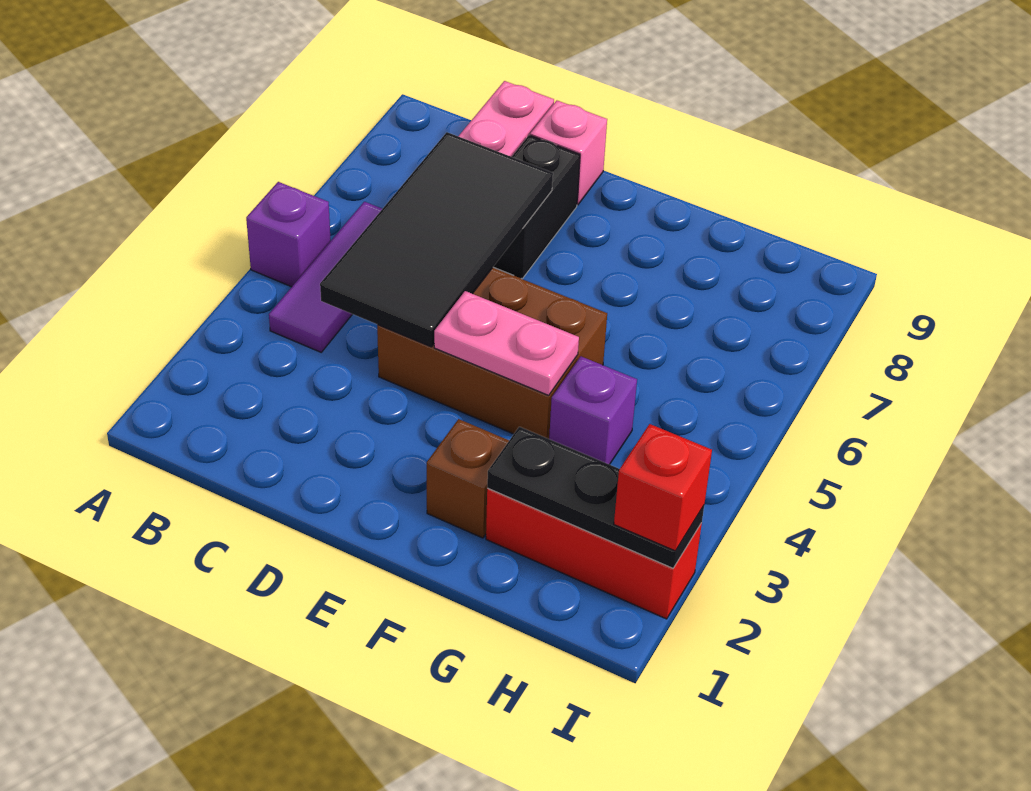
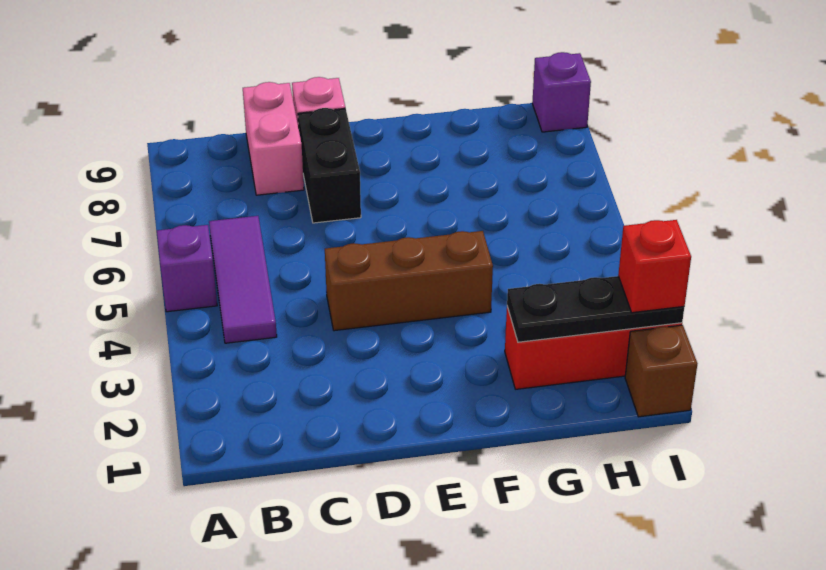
black tile C4:D7 level 2 -> none
brown brick D4:F5 level 1 -> brown brick D4:F4 level 1
pink plate E4:F4 level 2 -> none
brown brick F2 level 1 -> brown brick I1 level 1
purple brick G4 level 1 -> purple brick I9 level 1

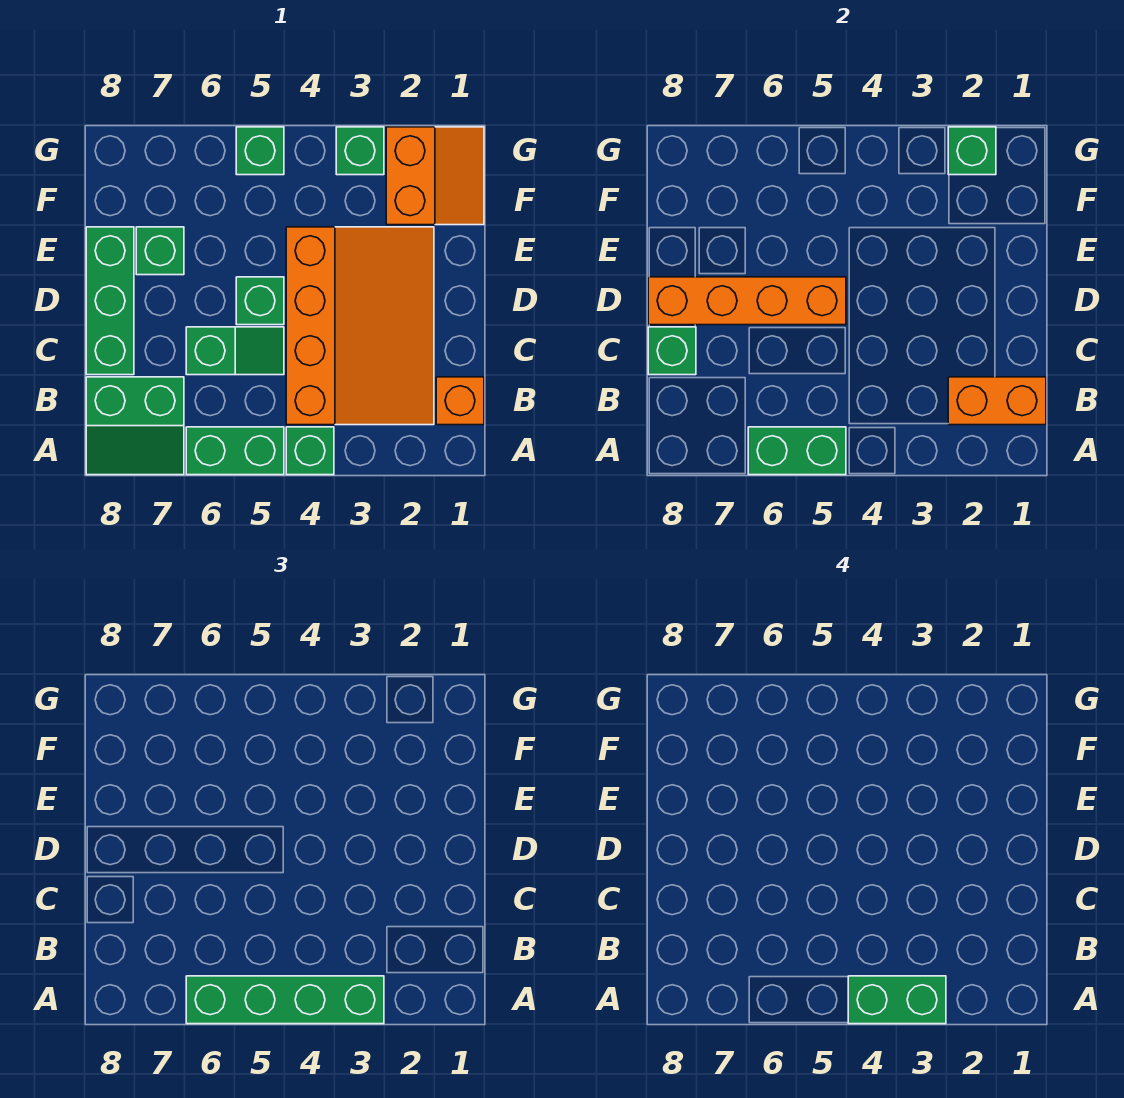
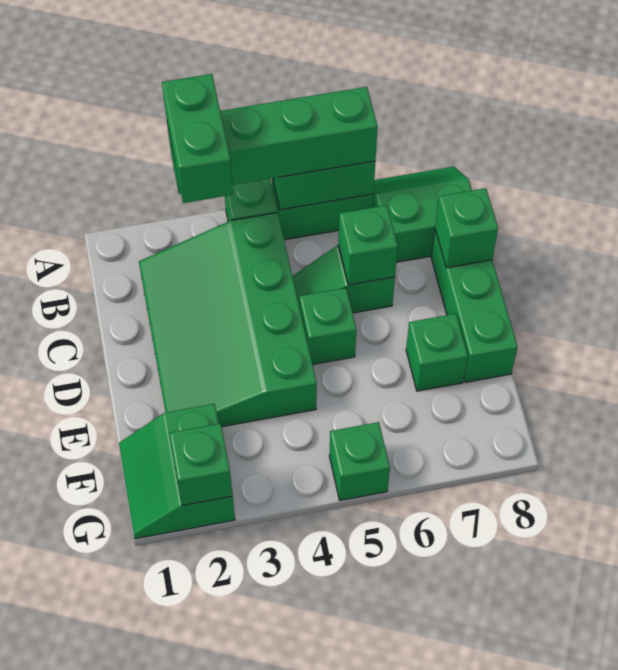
green brick A3:A4 level 4 -> green brick A3:B3 level 4
orange brick B1 level 1 -> none
orange brick B1:B2 level 2 -> none
orange slope B2:E4 level 1 top 4 -> green slope B2:E4 level 1 top 4
orange brick D5:D8 level 2 -> none
orange slope F1:G2 level 1 top 2 -> green slope F1:G2 level 1 top 2
green brick G3 level 1 -> green brick C6 level 2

════════

Brief> Ignoring the pictures, write out word for word only the lines from the one containing "brown brick F2" through the last line of the data, both ends included.

Solution for this exercise>
brown brick F2 level 1 -> brown brick I1 level 1
purple brick G4 level 1 -> purple brick I9 level 1

green brick A3:A4 level 4 -> green brick A3:B3 level 4
orange brick B1 level 1 -> none
orange brick B1:B2 level 2 -> none
orange slope B2:E4 level 1 top 4 -> green slope B2:E4 level 1 top 4
orange brick D5:D8 level 2 -> none
orange slope F1:G2 level 1 top 2 -> green slope F1:G2 level 1 top 2
green brick G3 level 1 -> green brick C6 level 2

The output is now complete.